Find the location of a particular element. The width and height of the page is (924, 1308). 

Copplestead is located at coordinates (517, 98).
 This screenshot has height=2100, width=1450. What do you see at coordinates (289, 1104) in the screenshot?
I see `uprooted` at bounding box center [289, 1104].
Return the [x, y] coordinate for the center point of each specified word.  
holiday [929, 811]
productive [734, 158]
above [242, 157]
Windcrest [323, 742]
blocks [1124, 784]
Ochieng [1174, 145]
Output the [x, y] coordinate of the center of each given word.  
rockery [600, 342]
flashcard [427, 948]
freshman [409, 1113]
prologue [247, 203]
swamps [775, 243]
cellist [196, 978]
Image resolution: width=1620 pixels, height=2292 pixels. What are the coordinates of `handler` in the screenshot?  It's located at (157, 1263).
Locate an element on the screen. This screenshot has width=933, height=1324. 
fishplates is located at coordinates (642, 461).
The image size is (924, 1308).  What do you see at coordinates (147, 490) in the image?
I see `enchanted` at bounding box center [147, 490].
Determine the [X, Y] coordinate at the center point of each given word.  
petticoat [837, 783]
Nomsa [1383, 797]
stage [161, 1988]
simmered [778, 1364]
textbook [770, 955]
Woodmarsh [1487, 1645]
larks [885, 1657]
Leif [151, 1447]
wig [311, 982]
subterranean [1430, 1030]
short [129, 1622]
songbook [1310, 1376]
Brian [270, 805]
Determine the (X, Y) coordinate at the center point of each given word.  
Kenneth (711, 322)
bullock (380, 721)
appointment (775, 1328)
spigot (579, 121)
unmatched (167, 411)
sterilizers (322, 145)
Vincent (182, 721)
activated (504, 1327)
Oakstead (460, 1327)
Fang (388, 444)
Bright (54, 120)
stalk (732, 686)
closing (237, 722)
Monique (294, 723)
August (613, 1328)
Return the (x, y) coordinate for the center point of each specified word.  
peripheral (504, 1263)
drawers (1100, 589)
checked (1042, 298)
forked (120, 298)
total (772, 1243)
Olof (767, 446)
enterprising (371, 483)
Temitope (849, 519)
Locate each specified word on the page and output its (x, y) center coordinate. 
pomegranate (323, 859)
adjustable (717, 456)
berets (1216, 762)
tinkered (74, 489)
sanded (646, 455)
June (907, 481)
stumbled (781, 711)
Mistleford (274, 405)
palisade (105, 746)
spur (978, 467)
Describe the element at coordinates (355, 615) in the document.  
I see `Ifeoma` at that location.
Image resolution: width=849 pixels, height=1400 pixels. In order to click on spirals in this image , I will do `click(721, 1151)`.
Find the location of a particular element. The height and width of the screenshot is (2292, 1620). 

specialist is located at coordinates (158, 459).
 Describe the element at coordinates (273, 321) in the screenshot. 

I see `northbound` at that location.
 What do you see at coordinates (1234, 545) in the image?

= Exercise requirements =
Copy out the records exactly, starting with the line that contains "Bright (54, 120)" and continuing through the line that contains "specialist is located".

= Finished task =
Bright (54, 120)
stalk (732, 686)
closing (237, 722)
Monique (294, 723)
August (613, 1328)
Return the (x, y) coordinate for the center point of each specified word.  
peripheral (504, 1263)
drawers (1100, 589)
checked (1042, 298)
forked (120, 298)
total (772, 1243)
Olof (767, 446)
enterprising (371, 483)
Temitope (849, 519)
Locate each specified word on the page and output its (x, y) center coordinate. 
pomegranate (323, 859)
adjustable (717, 456)
berets (1216, 762)
tinkered (74, 489)
sanded (646, 455)
June (907, 481)
stumbled (781, 711)
Mistleford (274, 405)
palisade (105, 746)
spur (978, 467)
Describe the element at coordinates (355, 615) in the document.  
I see `Ifeoma` at that location.
Image resolution: width=849 pixels, height=1400 pixels. In order to click on spirals in this image , I will do `click(721, 1151)`.
Find the location of a particular element. The height and width of the screenshot is (2292, 1620). 

specialist is located at coordinates (158, 459).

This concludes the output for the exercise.